▸ **WHAT IS BEING ASKED**
The required answer is every line of the data containing the word "watering".

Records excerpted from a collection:
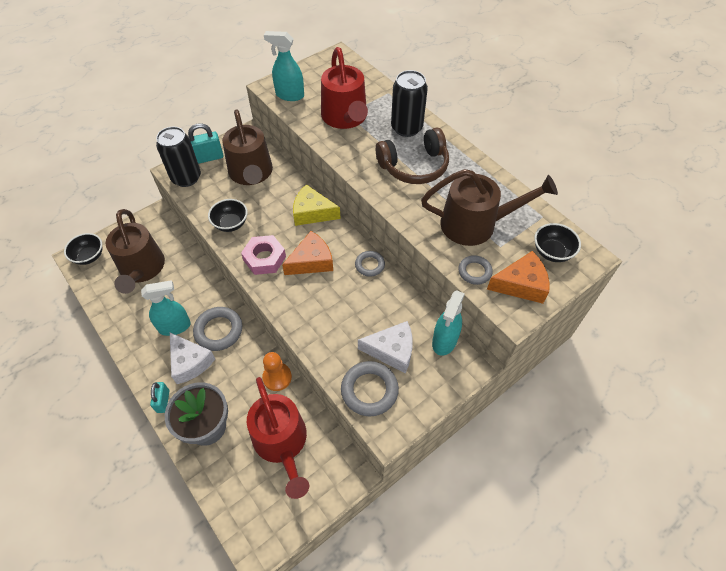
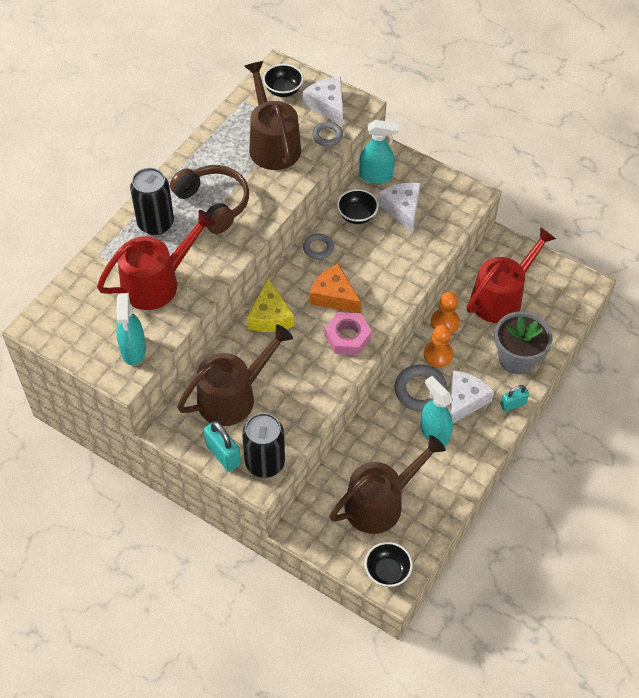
camera: 110 degrees left, 0 degrees up
(231, 224) = (315, 386): black bowl -> black bowl (357, 216)
(246, 358) = (438, 355): none -> orange pawn
(369, 390) = (446, 214): grey ring -> none
(521, 284) = (327, 105): orange cheese -> white cheese

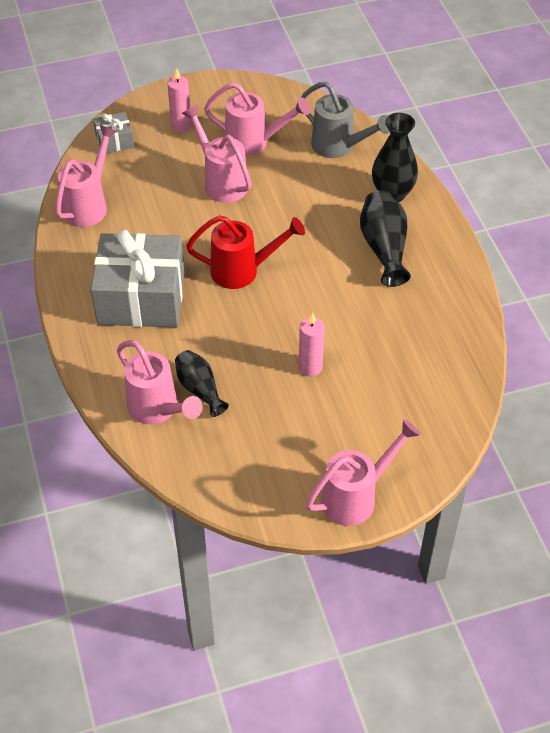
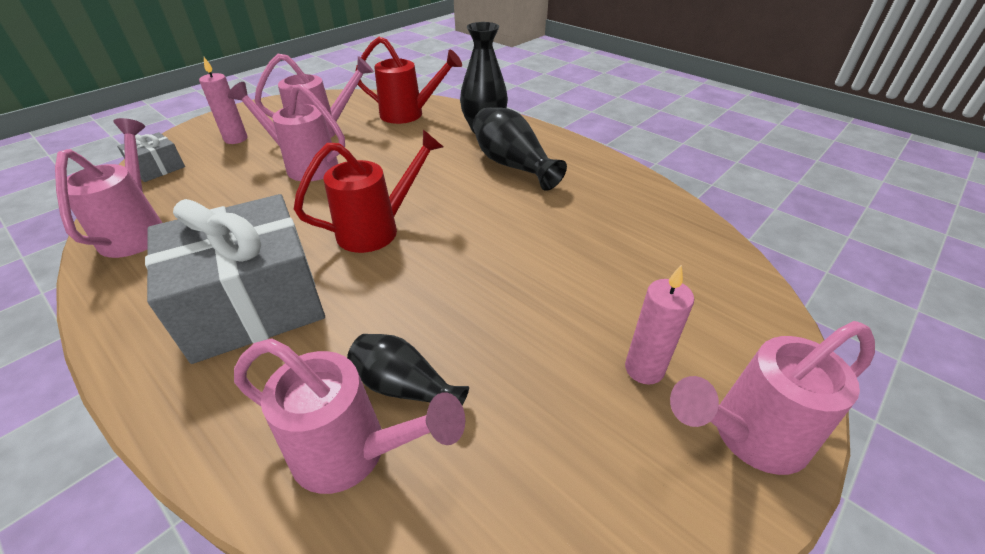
camera: 30 degrees left, 10 degrees down
(310, 367) = (533, 294): pink candle -> pink candle (644, 369)
(339, 147) = (409, 114): grey watering can -> red watering can
(356, 496) = (747, 436): pink watering can -> pink watering can turned 135 degrees counterclockwise

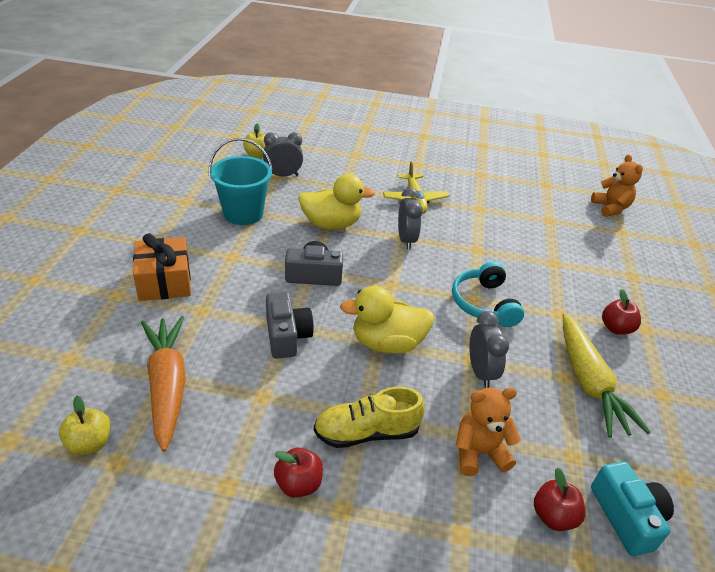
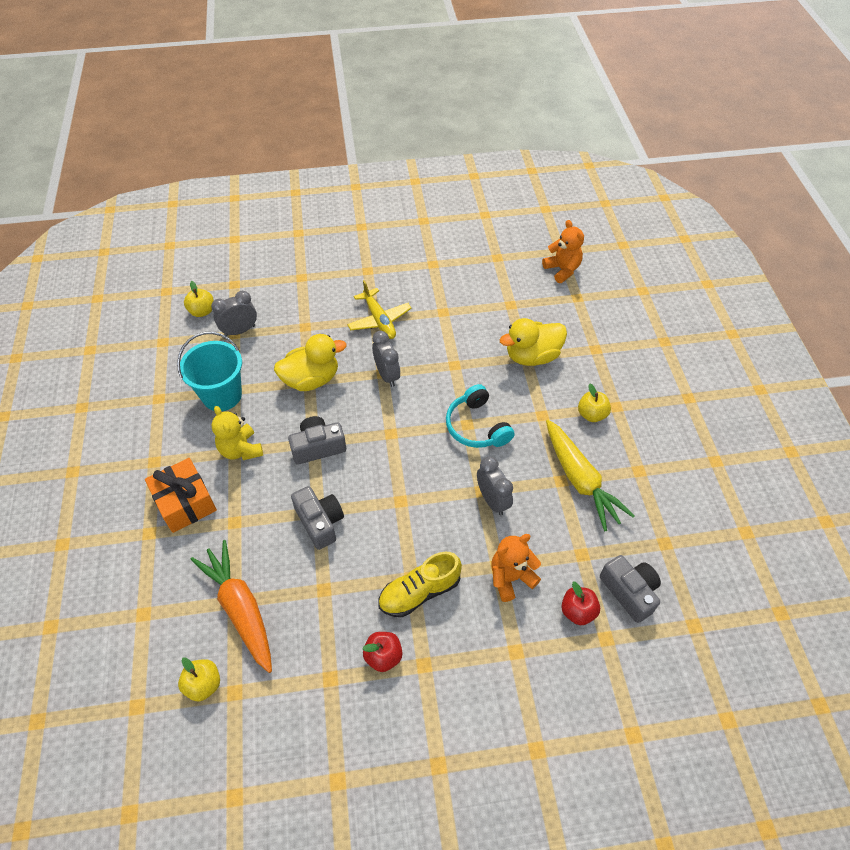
camera: 15 degrees left, 15 degrees up
(239, 257) = (241, 450): none -> yellow teddy bear
(387, 343) = (407, 499): yellow duck -> yellow duck (532, 356)
(616, 328) = (591, 414): red apple -> yellow apple
(627, 517) = (629, 592): turquoise camera -> grey camera

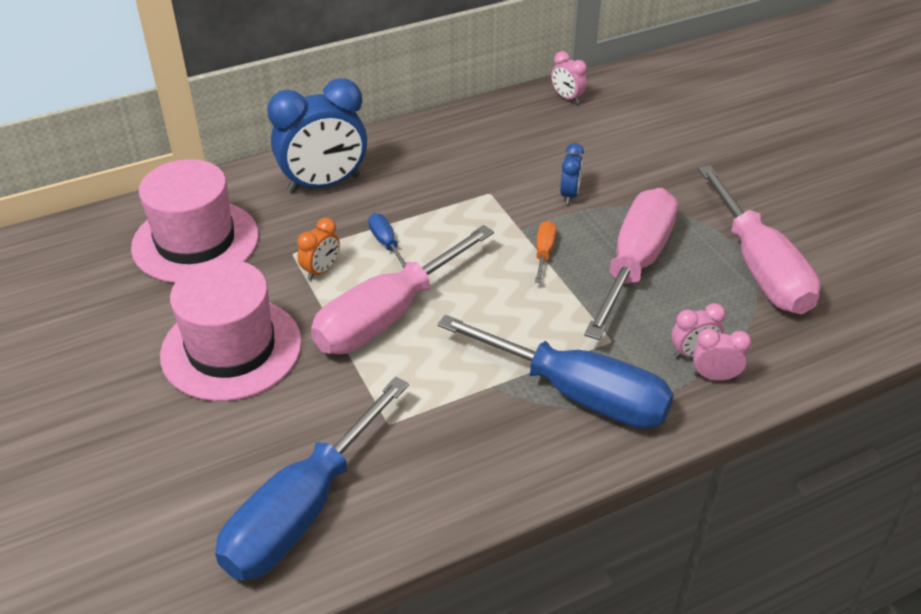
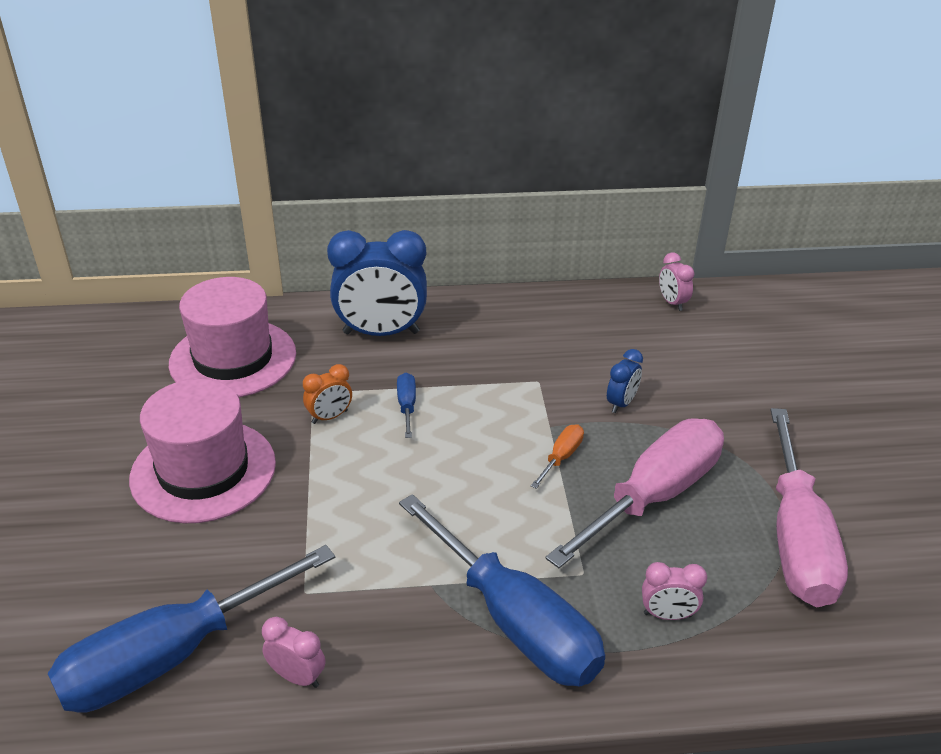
camera: 20 degrees right, 5 degrees down
(387, 316) = (366, 479): pink screwdriver -> none
(715, 376) = (679, 649): pink clock -> pink clock (297, 676)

▸ **SOLVED PROBLEM**
(339, 147) = (409, 114): grey watering can -> red watering can
(356, 496) = (747, 436): pink watering can -> pink watering can turned 135 degrees counterclockwise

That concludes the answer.